## INSTRUCTIONS TO FOLLOW
For this listing, the lines between the one holding "black plane: 2 -> 4" and the one holding "orange pan: 7 -> 3", inclusive, must be set down exactly.

## ENTRIES SUPPLIED
------------------------------------------------------------

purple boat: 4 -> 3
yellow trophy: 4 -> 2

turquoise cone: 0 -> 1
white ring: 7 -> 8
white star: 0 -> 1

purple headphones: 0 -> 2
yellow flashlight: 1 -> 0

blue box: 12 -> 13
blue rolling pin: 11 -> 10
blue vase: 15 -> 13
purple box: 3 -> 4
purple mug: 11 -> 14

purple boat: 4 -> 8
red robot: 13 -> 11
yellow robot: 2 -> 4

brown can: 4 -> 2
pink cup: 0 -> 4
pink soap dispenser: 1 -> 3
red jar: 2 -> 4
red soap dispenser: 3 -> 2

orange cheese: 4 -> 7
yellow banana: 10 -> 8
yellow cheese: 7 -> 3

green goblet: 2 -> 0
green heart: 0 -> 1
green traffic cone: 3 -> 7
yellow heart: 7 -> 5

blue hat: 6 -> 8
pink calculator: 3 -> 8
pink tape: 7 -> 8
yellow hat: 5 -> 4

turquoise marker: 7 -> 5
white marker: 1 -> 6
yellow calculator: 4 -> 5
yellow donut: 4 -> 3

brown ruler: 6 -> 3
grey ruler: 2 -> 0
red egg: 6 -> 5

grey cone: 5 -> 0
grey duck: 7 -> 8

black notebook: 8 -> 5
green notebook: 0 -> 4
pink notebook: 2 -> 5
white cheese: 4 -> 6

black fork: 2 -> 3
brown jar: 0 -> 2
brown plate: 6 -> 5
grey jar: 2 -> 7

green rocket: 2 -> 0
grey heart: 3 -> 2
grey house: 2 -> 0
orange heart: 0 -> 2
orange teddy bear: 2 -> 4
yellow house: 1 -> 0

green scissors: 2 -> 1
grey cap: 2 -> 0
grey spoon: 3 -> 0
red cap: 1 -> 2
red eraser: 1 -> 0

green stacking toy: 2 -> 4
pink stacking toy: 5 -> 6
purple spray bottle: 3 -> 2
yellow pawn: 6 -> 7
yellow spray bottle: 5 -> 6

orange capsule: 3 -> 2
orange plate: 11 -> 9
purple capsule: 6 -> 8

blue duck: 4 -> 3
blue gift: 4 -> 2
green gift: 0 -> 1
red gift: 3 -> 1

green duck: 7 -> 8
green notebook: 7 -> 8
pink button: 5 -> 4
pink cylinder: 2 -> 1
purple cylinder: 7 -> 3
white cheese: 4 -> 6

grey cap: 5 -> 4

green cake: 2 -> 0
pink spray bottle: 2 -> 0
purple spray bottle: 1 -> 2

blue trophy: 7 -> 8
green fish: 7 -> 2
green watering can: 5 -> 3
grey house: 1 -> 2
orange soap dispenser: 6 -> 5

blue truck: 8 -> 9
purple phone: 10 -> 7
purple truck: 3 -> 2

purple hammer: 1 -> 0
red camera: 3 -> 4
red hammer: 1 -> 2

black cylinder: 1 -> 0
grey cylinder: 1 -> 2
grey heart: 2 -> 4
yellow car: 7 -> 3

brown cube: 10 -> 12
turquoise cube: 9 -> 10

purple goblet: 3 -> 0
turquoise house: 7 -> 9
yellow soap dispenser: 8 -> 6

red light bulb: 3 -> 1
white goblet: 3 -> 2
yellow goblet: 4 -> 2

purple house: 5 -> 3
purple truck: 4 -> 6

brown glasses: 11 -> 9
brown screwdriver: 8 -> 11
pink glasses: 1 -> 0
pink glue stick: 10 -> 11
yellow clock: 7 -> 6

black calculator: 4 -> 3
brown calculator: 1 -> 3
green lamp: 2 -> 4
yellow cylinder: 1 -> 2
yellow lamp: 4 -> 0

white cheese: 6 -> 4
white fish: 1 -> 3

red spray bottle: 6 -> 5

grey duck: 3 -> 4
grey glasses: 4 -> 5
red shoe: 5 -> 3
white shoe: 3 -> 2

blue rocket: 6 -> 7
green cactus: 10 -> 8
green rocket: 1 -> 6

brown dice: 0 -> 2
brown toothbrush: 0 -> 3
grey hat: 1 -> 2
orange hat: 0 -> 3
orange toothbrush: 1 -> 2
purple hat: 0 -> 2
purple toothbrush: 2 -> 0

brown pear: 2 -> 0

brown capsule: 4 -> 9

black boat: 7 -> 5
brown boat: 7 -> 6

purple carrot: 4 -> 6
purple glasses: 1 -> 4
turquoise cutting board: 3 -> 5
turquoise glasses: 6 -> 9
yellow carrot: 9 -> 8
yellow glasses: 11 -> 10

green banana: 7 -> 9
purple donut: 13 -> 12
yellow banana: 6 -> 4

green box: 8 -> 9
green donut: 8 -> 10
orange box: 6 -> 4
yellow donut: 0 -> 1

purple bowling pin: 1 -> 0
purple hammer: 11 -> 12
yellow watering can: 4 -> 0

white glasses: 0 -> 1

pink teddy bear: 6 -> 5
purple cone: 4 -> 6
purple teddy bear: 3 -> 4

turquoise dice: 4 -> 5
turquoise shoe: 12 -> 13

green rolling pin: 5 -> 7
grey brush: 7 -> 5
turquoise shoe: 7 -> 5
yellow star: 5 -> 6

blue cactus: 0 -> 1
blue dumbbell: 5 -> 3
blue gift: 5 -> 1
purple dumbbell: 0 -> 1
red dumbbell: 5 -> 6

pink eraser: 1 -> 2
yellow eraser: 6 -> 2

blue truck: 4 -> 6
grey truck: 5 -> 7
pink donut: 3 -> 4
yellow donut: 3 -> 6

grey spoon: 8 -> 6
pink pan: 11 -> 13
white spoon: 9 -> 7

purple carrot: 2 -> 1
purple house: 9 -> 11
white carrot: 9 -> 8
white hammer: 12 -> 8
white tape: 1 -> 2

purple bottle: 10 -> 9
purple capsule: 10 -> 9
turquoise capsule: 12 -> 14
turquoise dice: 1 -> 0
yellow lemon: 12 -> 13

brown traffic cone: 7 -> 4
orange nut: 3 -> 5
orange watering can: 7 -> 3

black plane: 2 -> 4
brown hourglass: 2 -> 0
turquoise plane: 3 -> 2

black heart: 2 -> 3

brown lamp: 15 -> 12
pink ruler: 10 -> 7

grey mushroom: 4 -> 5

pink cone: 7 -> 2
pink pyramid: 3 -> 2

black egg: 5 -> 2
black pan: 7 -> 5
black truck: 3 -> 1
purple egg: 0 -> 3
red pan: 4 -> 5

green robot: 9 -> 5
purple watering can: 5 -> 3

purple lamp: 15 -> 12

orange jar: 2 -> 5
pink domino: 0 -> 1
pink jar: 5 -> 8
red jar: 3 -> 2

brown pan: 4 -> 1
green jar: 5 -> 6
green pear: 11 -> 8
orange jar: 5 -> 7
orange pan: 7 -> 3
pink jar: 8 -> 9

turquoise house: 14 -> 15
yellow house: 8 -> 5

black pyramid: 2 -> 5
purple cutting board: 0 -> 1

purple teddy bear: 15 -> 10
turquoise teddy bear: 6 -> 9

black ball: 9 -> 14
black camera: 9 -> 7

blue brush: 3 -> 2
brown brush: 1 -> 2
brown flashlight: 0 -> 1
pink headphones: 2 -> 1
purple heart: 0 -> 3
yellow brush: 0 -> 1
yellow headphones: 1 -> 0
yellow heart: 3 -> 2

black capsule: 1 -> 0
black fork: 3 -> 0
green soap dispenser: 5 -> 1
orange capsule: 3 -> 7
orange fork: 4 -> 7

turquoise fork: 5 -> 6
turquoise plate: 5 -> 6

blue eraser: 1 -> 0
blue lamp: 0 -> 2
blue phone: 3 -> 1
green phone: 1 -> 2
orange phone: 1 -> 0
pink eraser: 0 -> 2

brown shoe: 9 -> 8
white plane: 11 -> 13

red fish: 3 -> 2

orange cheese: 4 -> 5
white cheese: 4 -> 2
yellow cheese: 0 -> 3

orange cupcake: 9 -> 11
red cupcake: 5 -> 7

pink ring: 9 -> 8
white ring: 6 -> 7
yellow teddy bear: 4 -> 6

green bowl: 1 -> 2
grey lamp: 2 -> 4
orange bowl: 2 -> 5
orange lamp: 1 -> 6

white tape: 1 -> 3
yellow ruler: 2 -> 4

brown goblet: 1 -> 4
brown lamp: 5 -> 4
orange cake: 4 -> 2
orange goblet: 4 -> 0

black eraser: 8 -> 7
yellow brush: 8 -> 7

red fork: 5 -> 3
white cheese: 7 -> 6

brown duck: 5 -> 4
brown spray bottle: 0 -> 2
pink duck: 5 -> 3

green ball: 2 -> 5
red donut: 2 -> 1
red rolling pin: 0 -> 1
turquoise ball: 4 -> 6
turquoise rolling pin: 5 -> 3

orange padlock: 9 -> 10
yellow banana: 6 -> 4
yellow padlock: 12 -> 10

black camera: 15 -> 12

------------------------------------------------------------

## SOLUTION TO THIS EXERCISE
black plane: 2 -> 4
brown hourglass: 2 -> 0
turquoise plane: 3 -> 2

black heart: 2 -> 3

brown lamp: 15 -> 12
pink ruler: 10 -> 7

grey mushroom: 4 -> 5

pink cone: 7 -> 2
pink pyramid: 3 -> 2

black egg: 5 -> 2
black pan: 7 -> 5
black truck: 3 -> 1
purple egg: 0 -> 3
red pan: 4 -> 5

green robot: 9 -> 5
purple watering can: 5 -> 3

purple lamp: 15 -> 12

orange jar: 2 -> 5
pink domino: 0 -> 1
pink jar: 5 -> 8
red jar: 3 -> 2

brown pan: 4 -> 1
green jar: 5 -> 6
green pear: 11 -> 8
orange jar: 5 -> 7
orange pan: 7 -> 3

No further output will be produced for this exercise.